***** RECORDS FOR THIS TASK *****
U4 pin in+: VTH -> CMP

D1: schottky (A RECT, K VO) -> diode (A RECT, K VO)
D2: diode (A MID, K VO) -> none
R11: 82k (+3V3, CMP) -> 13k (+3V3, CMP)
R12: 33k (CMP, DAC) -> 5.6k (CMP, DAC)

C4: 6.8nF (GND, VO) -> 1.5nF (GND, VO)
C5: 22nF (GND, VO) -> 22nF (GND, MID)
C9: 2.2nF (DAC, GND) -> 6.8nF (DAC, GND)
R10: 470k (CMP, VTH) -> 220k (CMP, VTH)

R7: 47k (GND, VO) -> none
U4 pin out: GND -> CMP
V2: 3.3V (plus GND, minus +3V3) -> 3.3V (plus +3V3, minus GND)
*****
***** RECORDS FOR THIS TASK *****
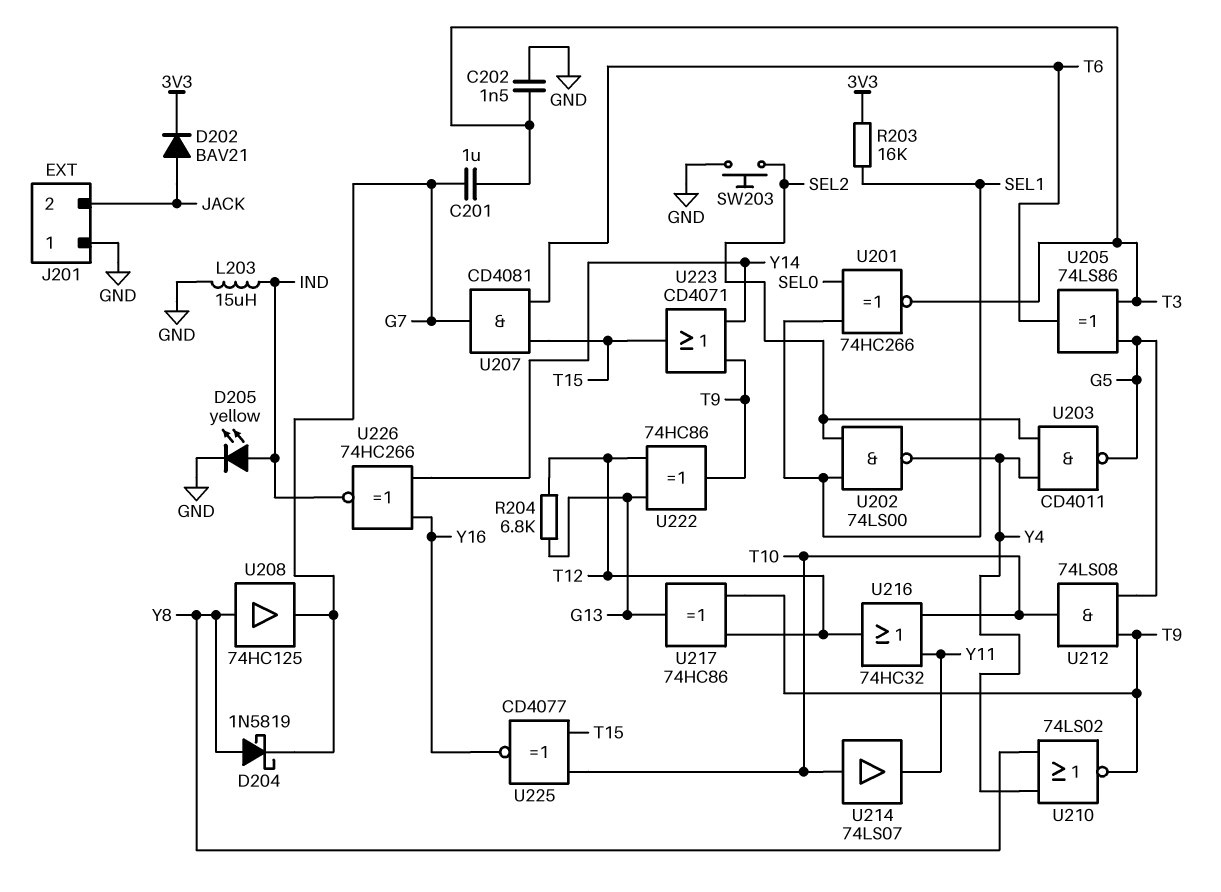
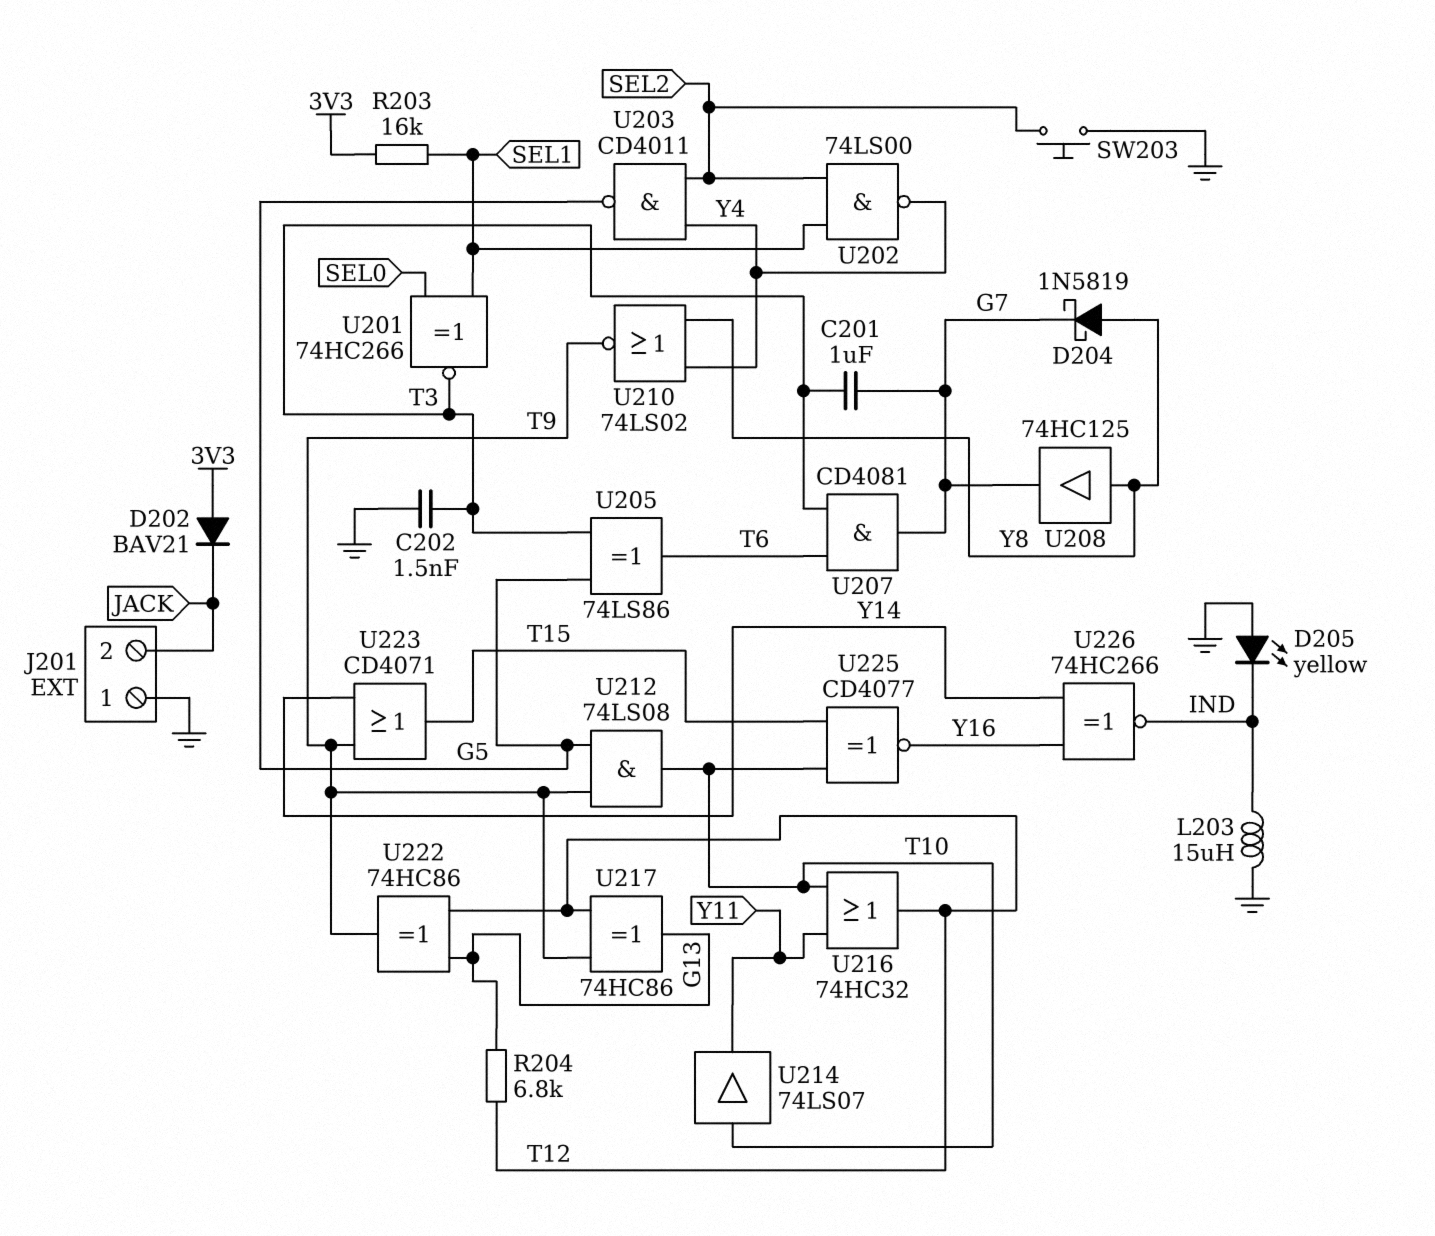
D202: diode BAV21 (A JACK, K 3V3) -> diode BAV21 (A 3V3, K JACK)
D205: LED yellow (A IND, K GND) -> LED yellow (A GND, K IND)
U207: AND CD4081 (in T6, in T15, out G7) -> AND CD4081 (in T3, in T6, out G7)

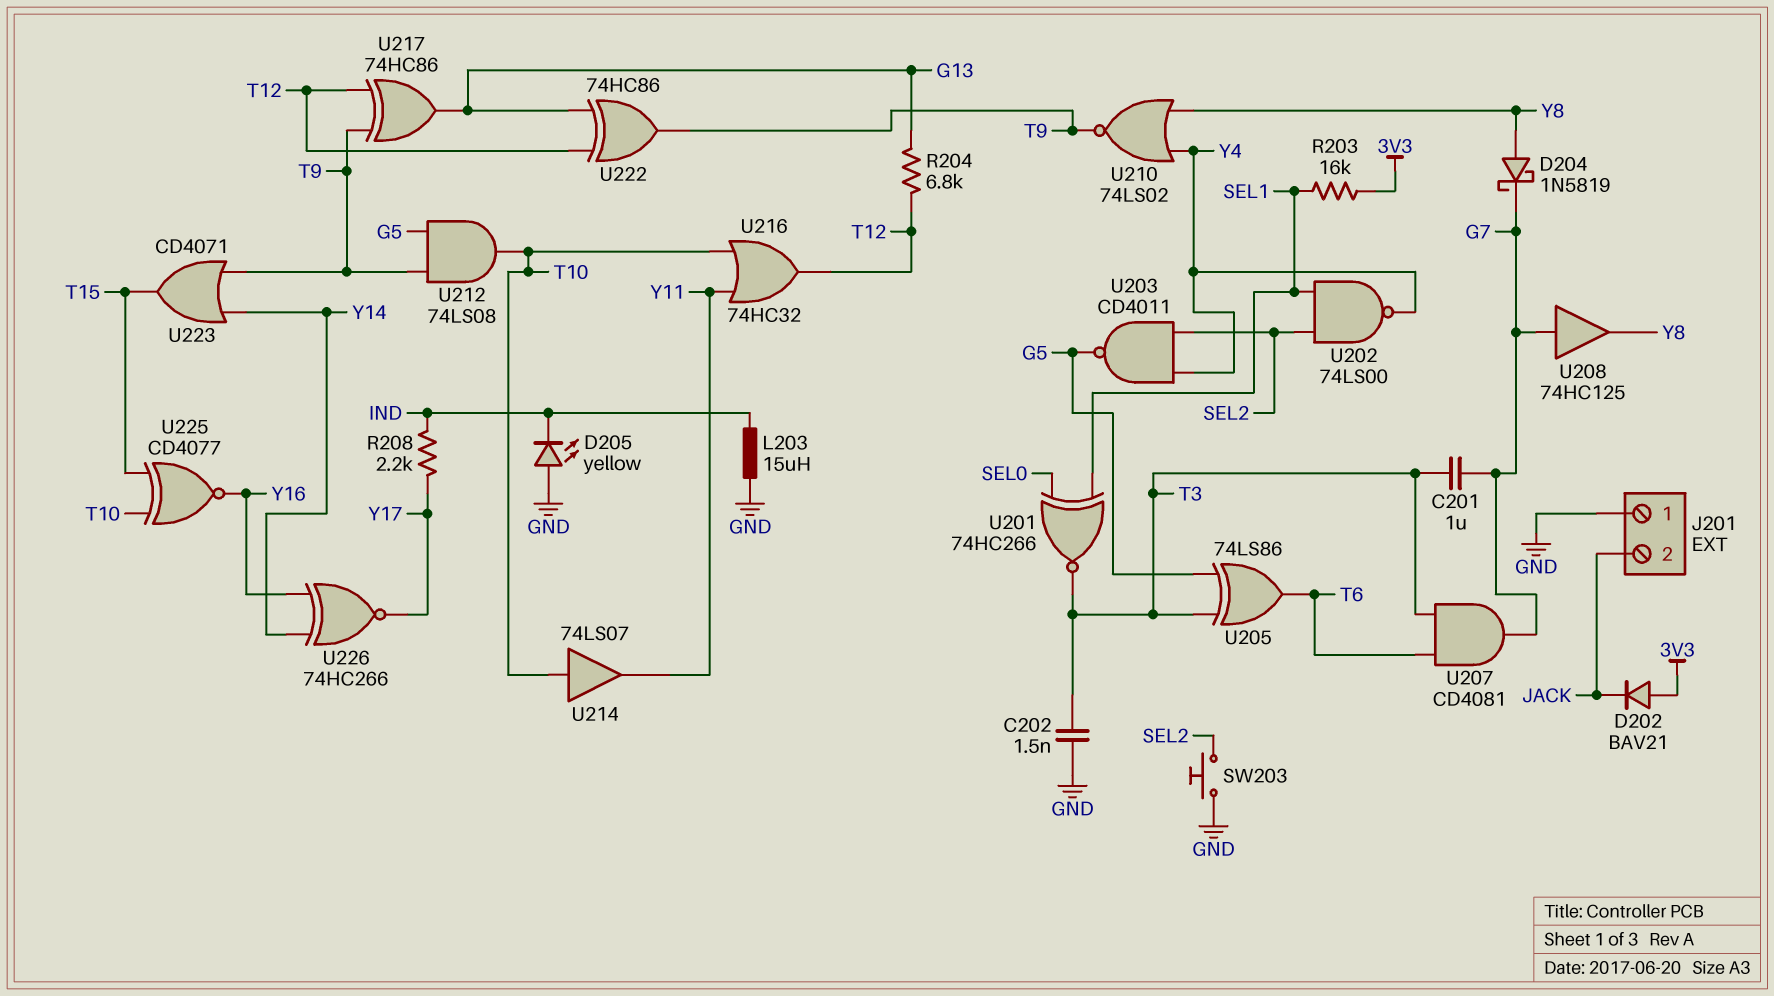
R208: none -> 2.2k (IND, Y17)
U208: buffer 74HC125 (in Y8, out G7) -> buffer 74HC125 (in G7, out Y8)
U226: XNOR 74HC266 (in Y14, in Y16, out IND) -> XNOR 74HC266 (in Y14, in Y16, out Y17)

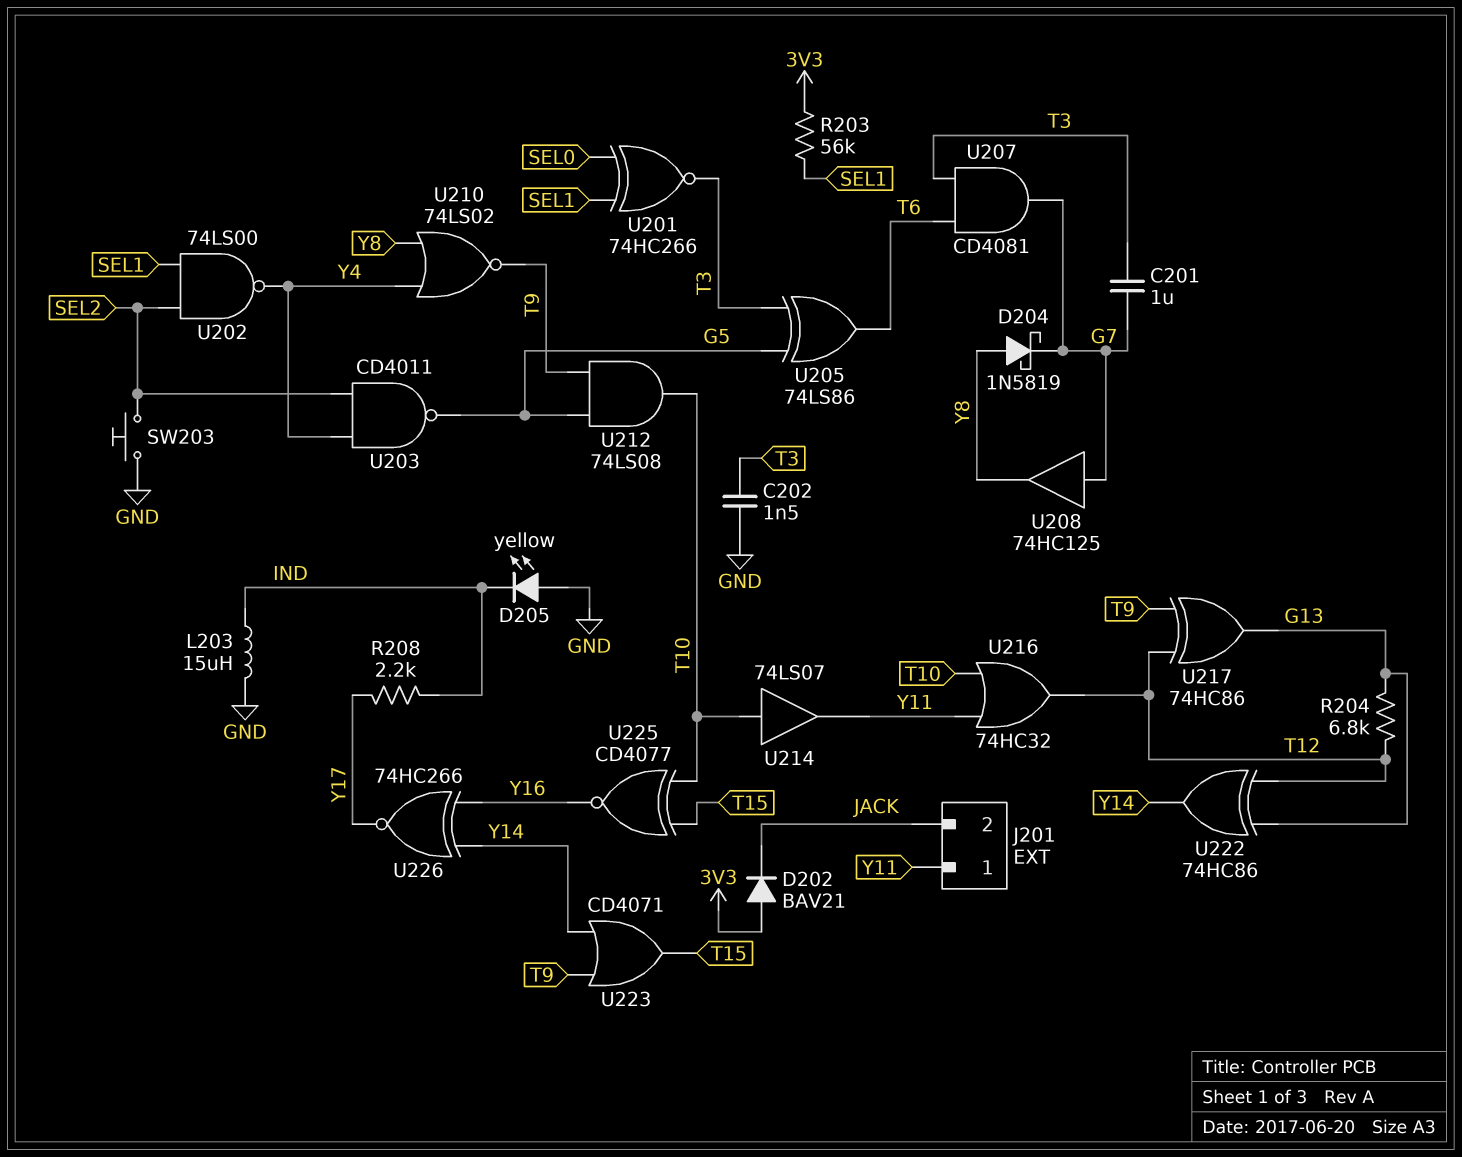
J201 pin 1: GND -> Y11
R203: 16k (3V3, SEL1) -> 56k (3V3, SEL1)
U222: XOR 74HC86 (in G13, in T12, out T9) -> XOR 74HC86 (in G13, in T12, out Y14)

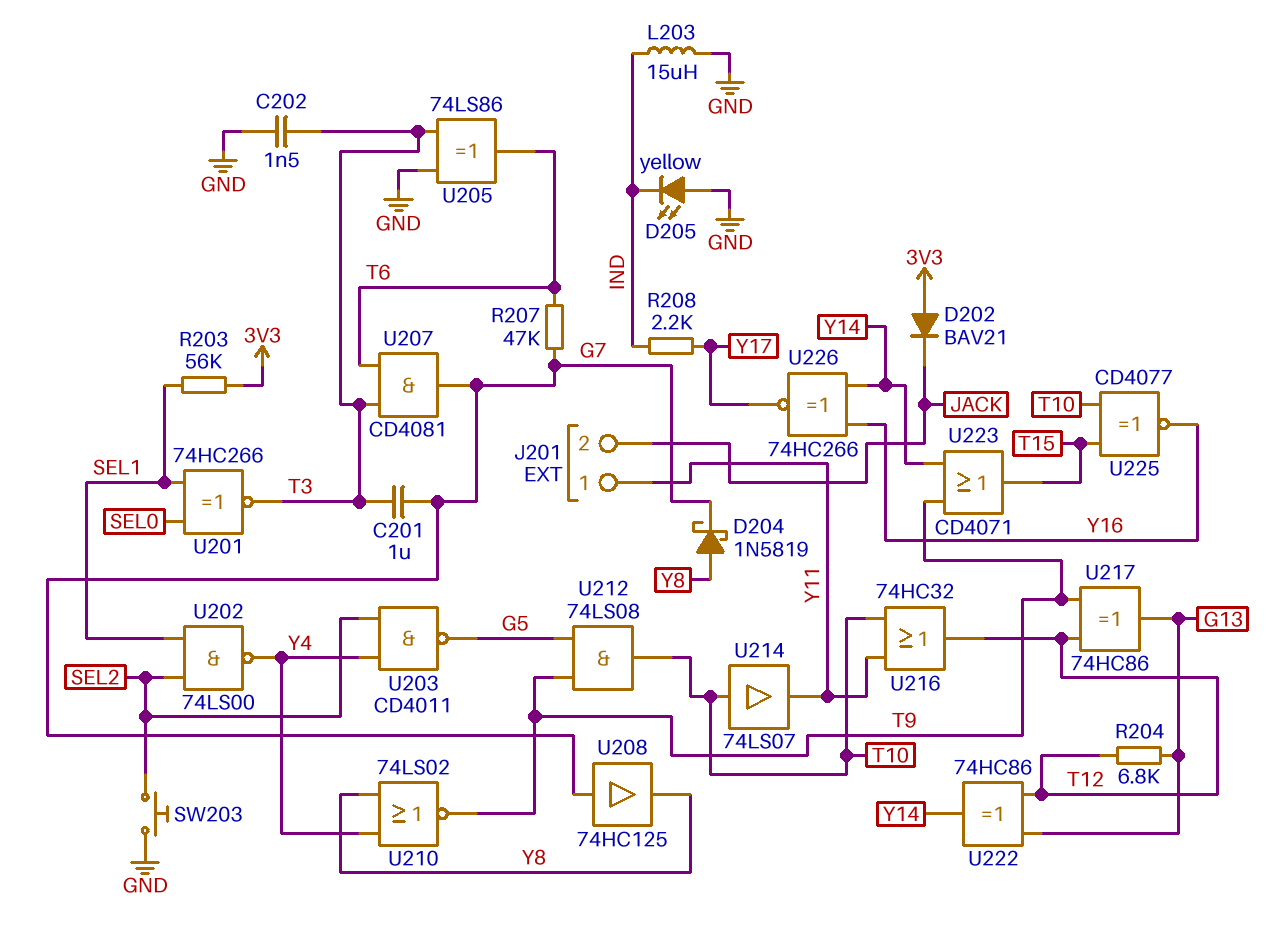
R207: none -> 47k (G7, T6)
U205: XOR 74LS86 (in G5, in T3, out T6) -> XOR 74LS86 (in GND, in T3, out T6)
*****
[EXERCISE INSTRUCTIONS] Give only the lines from the one holding "R12: 33k (CMP, DAC) -> 5.6k (CMP, DAC)" through the one holding "V2: 3.3V (plus", each restated exactly as it appears above.

[TASK OUTPUT]
R12: 33k (CMP, DAC) -> 5.6k (CMP, DAC)

C4: 6.8nF (GND, VO) -> 1.5nF (GND, VO)
C5: 22nF (GND, VO) -> 22nF (GND, MID)
C9: 2.2nF (DAC, GND) -> 6.8nF (DAC, GND)
R10: 470k (CMP, VTH) -> 220k (CMP, VTH)

R7: 47k (GND, VO) -> none
U4 pin out: GND -> CMP
V2: 3.3V (plus GND, minus +3V3) -> 3.3V (plus +3V3, minus GND)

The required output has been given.